**Input material**

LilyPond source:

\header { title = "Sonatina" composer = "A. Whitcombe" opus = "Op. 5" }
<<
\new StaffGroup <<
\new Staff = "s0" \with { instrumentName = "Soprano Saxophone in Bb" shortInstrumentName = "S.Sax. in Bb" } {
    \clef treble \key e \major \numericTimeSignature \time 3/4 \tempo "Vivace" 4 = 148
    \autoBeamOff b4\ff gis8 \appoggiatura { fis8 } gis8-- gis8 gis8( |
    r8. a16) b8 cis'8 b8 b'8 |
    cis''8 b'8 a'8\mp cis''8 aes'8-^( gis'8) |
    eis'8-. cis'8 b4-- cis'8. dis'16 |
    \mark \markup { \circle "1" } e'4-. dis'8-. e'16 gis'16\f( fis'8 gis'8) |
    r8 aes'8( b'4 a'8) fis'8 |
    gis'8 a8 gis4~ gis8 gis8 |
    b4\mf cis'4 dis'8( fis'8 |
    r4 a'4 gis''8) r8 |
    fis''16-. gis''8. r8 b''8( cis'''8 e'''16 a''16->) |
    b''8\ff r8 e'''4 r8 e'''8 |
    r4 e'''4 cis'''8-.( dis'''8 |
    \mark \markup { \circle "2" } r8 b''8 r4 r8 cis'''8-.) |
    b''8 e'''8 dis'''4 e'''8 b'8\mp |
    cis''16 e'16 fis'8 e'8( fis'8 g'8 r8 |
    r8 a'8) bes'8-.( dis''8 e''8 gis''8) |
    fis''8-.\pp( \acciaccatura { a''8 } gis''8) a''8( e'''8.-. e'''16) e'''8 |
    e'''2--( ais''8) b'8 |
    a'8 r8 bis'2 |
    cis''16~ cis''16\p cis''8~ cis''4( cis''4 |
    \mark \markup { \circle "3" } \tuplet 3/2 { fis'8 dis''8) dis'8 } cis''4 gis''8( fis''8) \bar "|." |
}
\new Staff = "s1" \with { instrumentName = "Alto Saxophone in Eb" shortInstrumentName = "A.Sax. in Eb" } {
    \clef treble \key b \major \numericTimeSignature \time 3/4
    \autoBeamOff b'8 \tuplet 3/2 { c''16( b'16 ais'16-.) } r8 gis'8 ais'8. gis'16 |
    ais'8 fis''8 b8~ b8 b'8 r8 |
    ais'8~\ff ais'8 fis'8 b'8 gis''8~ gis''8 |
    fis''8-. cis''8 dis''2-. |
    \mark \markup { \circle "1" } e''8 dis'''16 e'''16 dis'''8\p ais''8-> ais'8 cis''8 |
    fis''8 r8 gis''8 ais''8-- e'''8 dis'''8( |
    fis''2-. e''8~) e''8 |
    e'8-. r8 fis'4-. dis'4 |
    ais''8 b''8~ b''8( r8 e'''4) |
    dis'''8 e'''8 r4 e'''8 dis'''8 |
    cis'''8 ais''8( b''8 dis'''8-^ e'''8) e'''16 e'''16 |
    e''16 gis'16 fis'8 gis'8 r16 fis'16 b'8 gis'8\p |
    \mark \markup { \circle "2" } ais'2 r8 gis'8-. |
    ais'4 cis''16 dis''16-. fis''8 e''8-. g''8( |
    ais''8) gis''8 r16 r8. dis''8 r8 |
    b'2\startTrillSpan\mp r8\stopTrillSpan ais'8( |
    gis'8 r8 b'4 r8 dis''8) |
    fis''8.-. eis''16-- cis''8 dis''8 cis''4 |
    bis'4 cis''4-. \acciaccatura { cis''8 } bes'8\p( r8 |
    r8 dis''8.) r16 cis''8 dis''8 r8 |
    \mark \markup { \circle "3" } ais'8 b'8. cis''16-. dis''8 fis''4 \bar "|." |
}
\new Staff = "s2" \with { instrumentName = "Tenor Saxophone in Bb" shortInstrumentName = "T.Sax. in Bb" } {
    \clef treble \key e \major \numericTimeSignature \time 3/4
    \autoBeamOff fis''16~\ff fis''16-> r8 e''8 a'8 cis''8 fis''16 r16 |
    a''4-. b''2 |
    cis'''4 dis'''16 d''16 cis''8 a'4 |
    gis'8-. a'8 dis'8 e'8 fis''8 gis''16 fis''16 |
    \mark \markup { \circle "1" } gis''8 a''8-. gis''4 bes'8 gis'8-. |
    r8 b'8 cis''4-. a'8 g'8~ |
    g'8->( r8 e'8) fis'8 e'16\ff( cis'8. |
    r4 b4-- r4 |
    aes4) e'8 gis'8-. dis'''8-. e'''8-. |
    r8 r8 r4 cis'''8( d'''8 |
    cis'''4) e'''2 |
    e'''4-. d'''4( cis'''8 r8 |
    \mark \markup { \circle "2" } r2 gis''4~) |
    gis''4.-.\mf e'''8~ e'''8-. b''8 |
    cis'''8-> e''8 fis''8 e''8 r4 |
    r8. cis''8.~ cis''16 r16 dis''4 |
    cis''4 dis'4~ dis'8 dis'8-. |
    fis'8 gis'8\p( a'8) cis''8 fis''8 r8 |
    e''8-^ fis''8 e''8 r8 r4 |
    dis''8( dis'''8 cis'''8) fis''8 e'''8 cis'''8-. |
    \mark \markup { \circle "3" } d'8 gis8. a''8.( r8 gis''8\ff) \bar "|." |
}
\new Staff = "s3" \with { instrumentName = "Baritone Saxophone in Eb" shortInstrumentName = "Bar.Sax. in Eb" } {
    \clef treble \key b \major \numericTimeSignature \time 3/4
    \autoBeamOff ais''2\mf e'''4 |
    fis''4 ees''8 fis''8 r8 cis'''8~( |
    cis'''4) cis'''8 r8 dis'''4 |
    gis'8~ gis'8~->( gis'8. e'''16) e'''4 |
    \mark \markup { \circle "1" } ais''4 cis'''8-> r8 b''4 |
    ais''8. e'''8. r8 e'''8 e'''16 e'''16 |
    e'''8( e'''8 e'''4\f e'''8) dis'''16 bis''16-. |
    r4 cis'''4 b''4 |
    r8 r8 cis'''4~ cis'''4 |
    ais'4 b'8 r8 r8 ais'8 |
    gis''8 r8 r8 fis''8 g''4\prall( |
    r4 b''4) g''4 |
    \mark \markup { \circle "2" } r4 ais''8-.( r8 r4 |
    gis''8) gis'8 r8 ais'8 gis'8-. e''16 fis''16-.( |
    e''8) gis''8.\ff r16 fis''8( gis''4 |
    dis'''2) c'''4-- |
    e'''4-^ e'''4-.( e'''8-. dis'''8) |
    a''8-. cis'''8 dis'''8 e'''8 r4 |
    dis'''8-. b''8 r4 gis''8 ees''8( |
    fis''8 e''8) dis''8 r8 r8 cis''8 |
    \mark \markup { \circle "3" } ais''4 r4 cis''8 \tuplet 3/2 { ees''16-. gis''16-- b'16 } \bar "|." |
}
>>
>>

**Task statement**
How many lines of the listing contain the string "numericTimeSignature", matched with case taken into account? Reply with the number alone.

**Task solution**
4